**Aim of the exercise**
Omitting all images, give the entries that follow again exactly as they read.

**Records shown**
****************

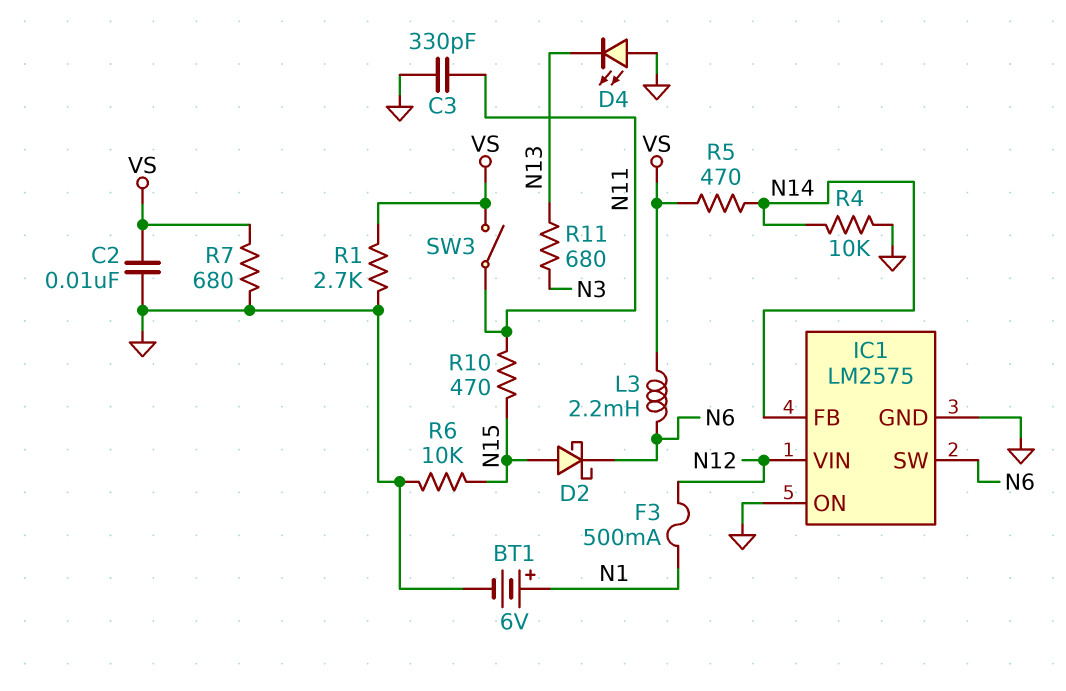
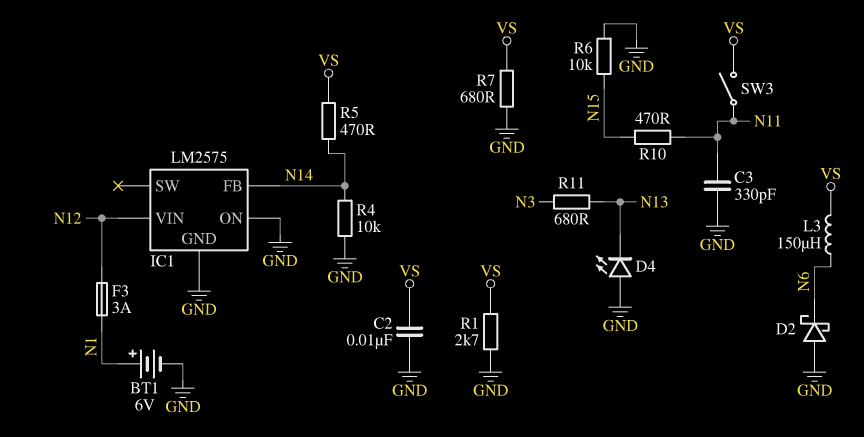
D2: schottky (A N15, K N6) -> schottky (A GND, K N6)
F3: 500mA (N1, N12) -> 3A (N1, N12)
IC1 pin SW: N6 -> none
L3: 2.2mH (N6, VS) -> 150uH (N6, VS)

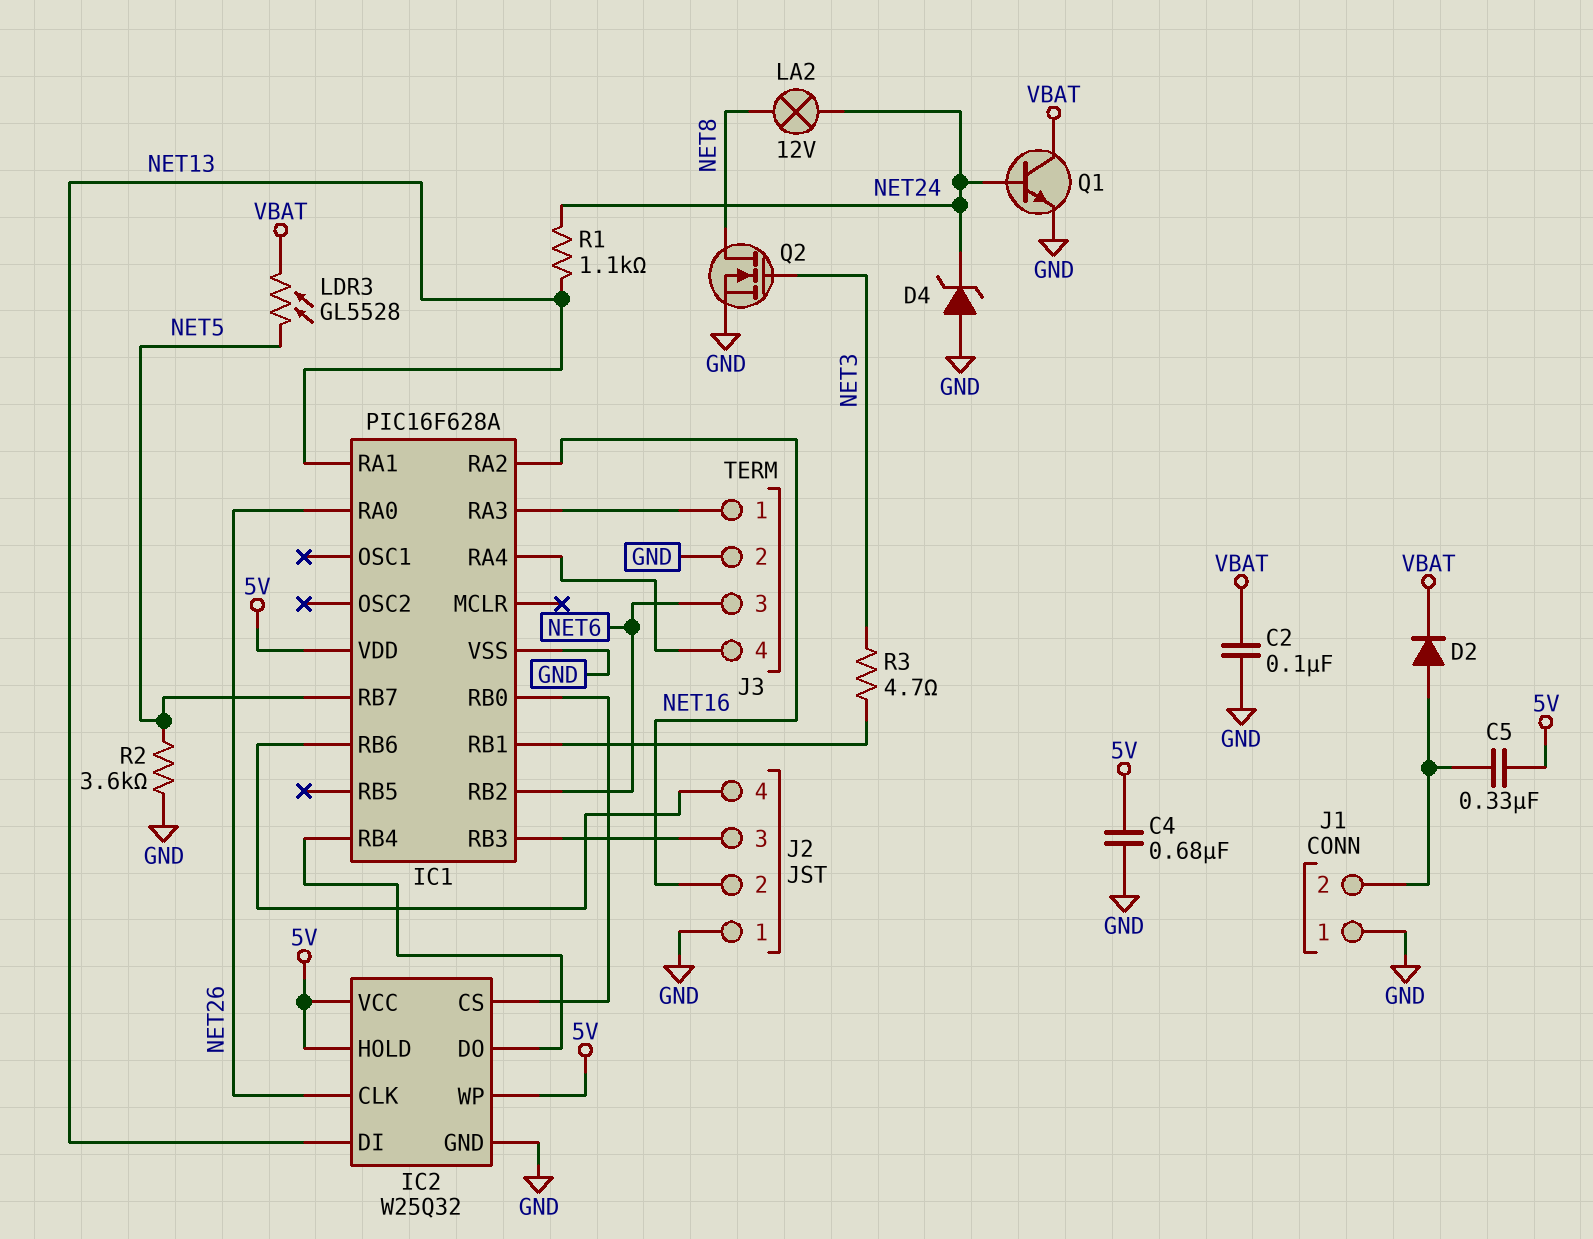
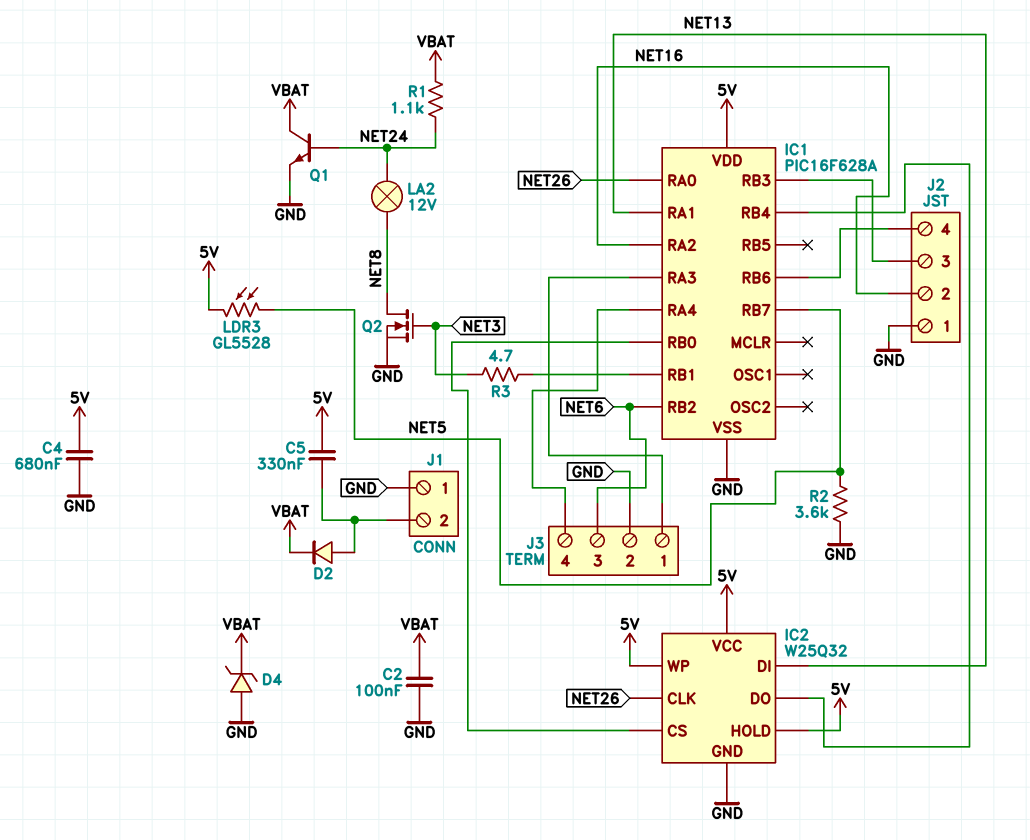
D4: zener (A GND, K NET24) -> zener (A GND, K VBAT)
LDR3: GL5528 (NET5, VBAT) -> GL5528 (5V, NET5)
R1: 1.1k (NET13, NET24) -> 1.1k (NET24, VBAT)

****************

**Solution for this exercise**
D2: schottky (A N15, K N6) -> schottky (A GND, K N6)
F3: 500mA (N1, N12) -> 3A (N1, N12)
IC1 pin SW: N6 -> none
L3: 2.2mH (N6, VS) -> 150uH (N6, VS)

D4: zener (A GND, K NET24) -> zener (A GND, K VBAT)
LDR3: GL5528 (NET5, VBAT) -> GL5528 (5V, NET5)
R1: 1.1k (NET13, NET24) -> 1.1k (NET24, VBAT)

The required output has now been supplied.